*INSTRUCTIONS TO FOLLOW*. Could you tally the lines in the listing below that include the word "morado"? Respond with the total alone.

Segment Start: RECORD EXTRACTS

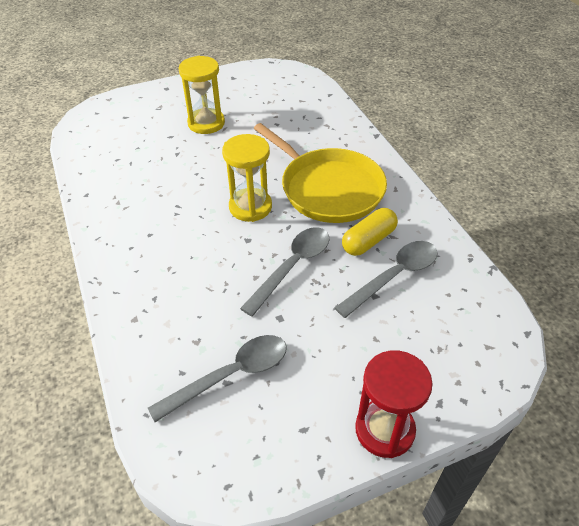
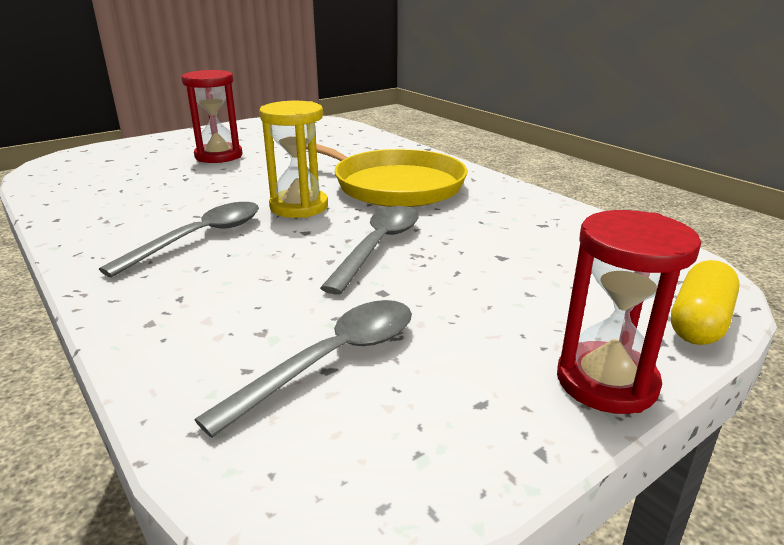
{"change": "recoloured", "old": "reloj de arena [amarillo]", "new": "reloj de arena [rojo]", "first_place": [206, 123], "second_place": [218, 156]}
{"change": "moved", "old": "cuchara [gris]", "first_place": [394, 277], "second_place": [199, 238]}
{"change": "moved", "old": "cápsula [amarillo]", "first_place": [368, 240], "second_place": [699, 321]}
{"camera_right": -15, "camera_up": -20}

Segment End: RECORD EXTRACTS
Segment Start: RECORD EXTRACTS

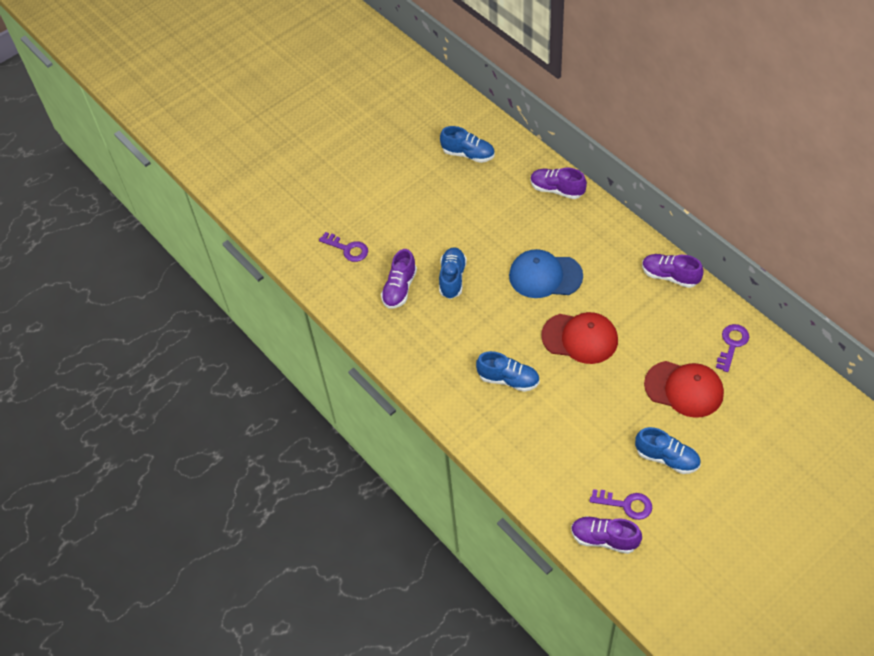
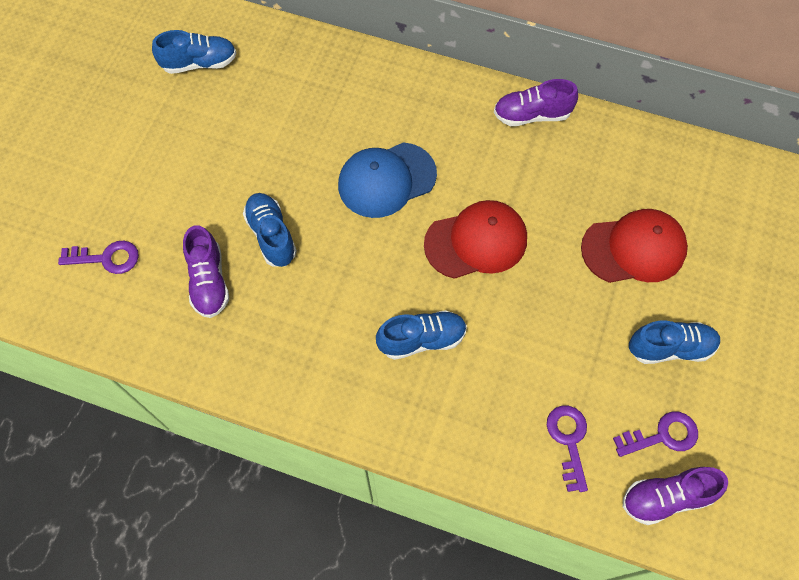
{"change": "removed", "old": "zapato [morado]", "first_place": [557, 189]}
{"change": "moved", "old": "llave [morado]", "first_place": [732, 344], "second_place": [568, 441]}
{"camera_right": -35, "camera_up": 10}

Segment End: RECORD EXTRACTS

*EXERCISE RESPONSE*. 2